(Dataset excerpts)

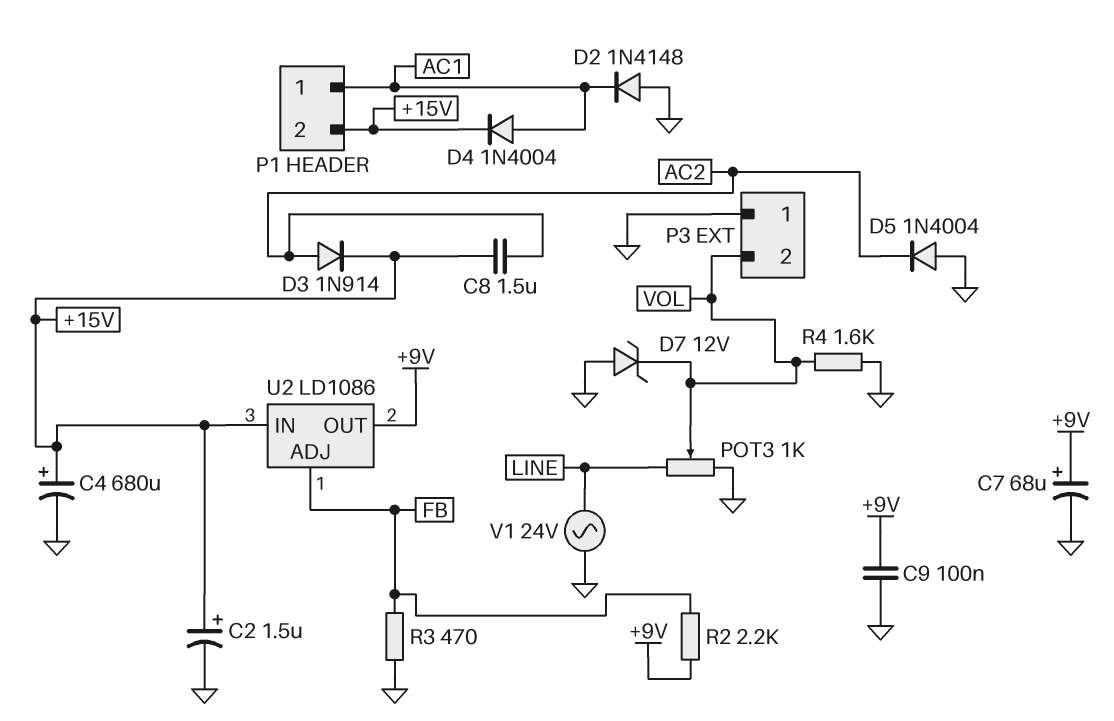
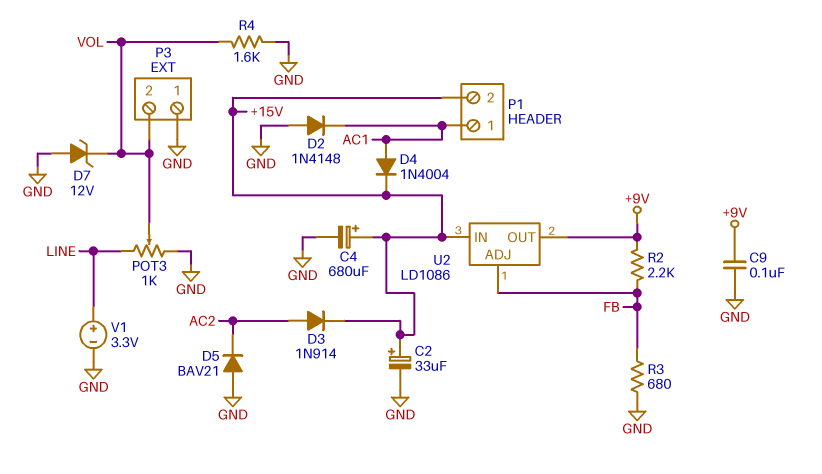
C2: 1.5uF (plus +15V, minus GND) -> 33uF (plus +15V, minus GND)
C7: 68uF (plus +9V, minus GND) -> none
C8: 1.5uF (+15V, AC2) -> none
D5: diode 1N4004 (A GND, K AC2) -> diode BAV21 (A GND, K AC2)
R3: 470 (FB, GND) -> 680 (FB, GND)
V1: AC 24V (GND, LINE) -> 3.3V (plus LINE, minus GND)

TASK TO COMPLETE:
The records are given above. Copy each line in them that holds "minus".

YOUR SOLUTION:
C2: 1.5uF (plus +15V, minus GND) -> 33uF (plus +15V, minus GND)
C7: 68uF (plus +9V, minus GND) -> none
V1: AC 24V (GND, LINE) -> 3.3V (plus LINE, minus GND)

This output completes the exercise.